[SUPPLIED INFORMATION Boundary: Start]
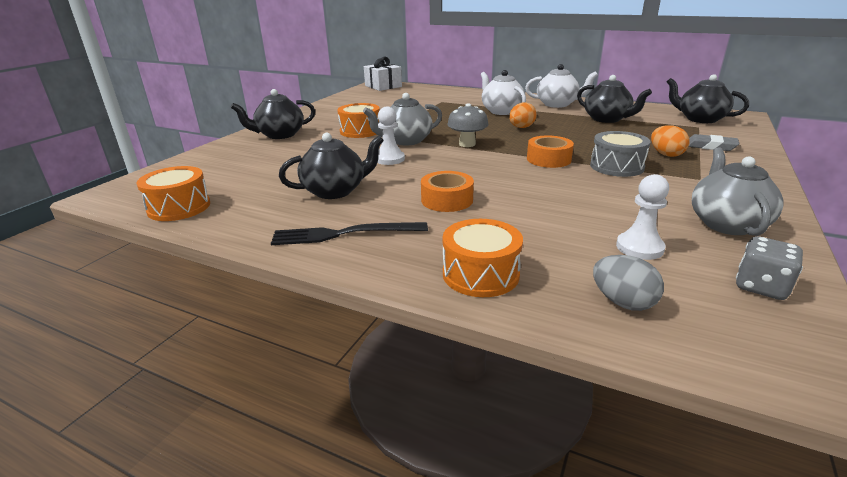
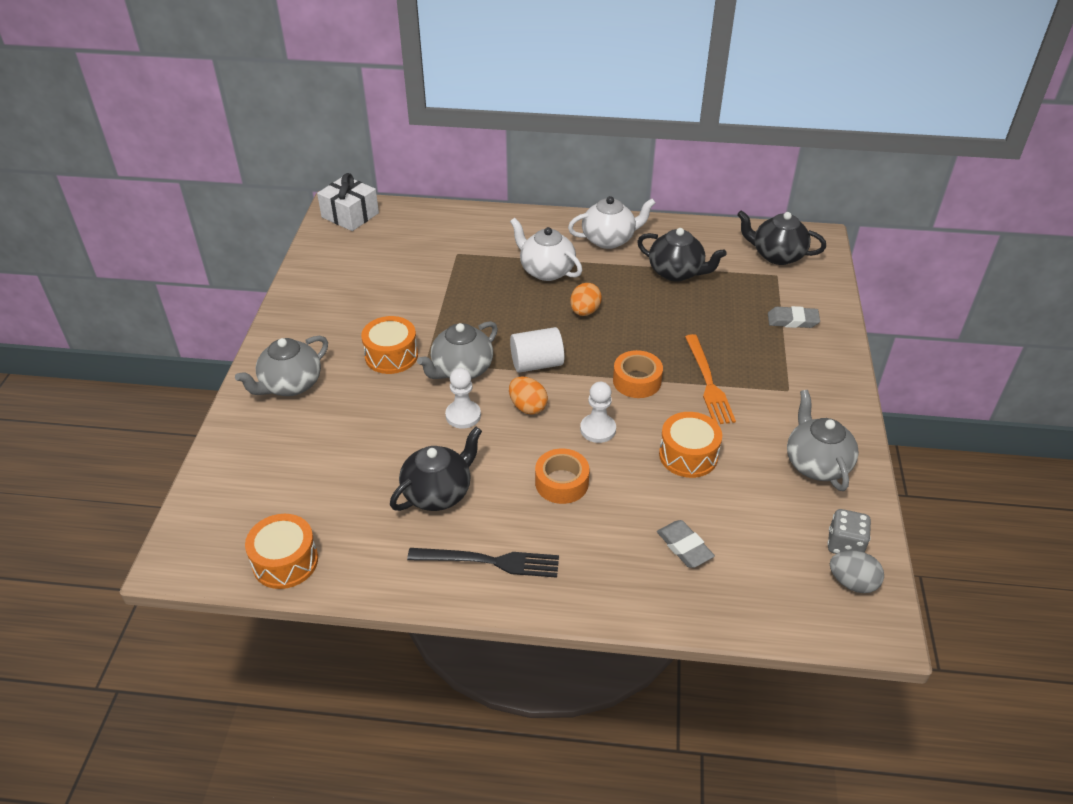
camera: 20 degrees left, 15 degrees up
(279, 135) = (290, 385): black teapot -> grey teapot
(344, 234) = (489, 561): black fork -> black fork turned 150 degrees counterclockwise
(467, 144) = (537, 364): grey mushroom -> white cylinder
(480, 274) = (635, 585): orange drum -> orange drum (688, 455)
(551, 256) = (684, 547): none -> grey eraser
(616, 166) = (708, 382): grey drum -> orange fork
(622, 302) = (751, 589): grey egg -> grey egg (852, 582)
(639, 247) = (752, 517): white pawn -> white pawn (598, 429)
(666, 154) = (752, 347): orange egg -> orange egg (527, 407)

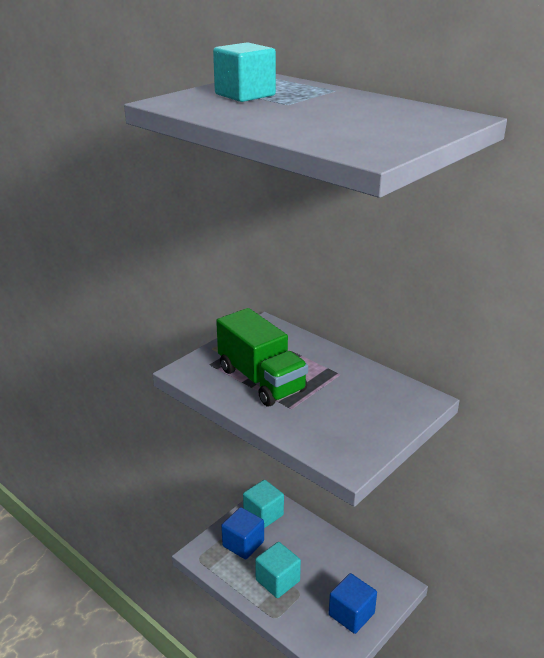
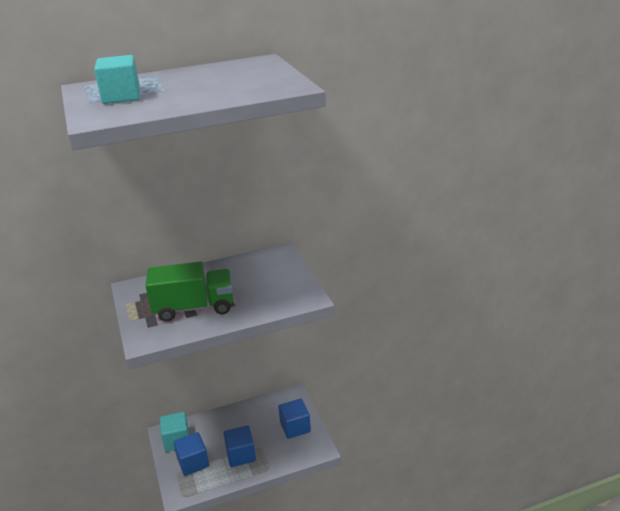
camera: 60 degrees left, 0 degrees up
(277, 580) = (241, 455): turquoise cube -> blue cube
[SUPPLIED INFORMATION Boundary: End]
ABOUT THIS EXERCISE:
Only the text of the listing above is wanted, transcribed exactly, without its images.

WRITTEN ANSWER:
camera: 20 degrees left, 15 degrees up
(279, 135) = (290, 385): black teapot -> grey teapot
(344, 234) = (489, 561): black fork -> black fork turned 150 degrees counterclockwise
(467, 144) = (537, 364): grey mushroom -> white cylinder
(480, 274) = (635, 585): orange drum -> orange drum (688, 455)
(551, 256) = (684, 547): none -> grey eraser
(616, 166) = (708, 382): grey drum -> orange fork
(622, 302) = (751, 589): grey egg -> grey egg (852, 582)
(639, 247) = (752, 517): white pawn -> white pawn (598, 429)
(666, 154) = (752, 347): orange egg -> orange egg (527, 407)

camera: 60 degrees left, 0 degrees up
(277, 580) = (241, 455): turquoise cube -> blue cube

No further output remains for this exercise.